## [Work request]
From the entries that follow, copy exactly the lines beginning at the line holding "(463, 431) = (411, 341): black" and continuing through the line holding "(712, 354) = (579, 228): black plane -> none".

## [Task input]
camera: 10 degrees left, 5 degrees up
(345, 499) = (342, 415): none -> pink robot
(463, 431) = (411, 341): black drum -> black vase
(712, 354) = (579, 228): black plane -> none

* * *

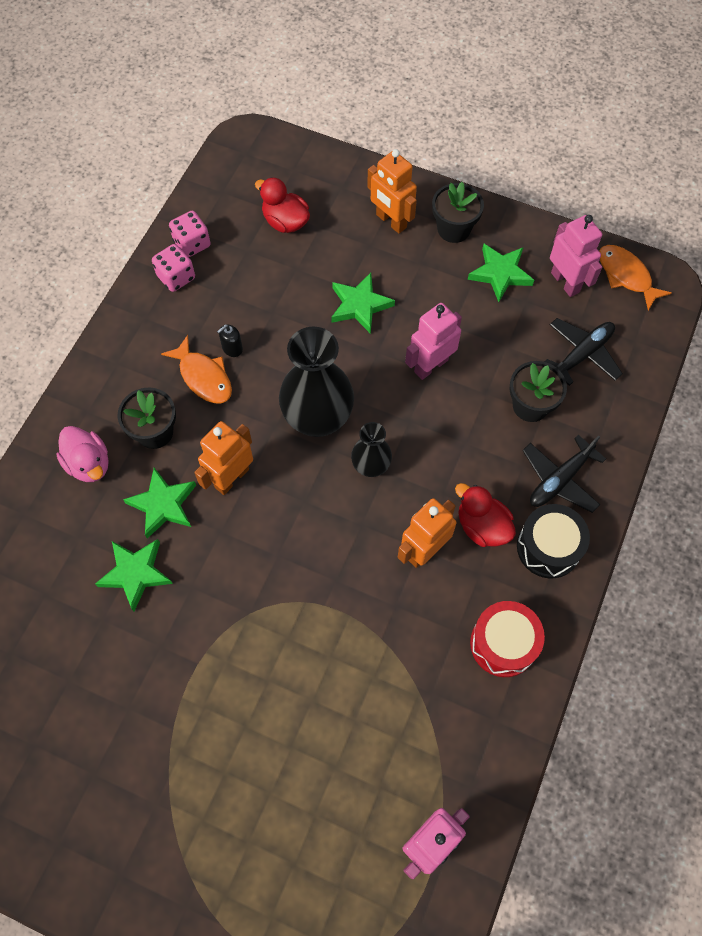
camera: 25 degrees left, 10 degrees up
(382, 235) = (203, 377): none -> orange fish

## [Response to this exercise]
(463, 431) = (411, 341): black drum -> black vase
(712, 354) = (579, 228): black plane -> none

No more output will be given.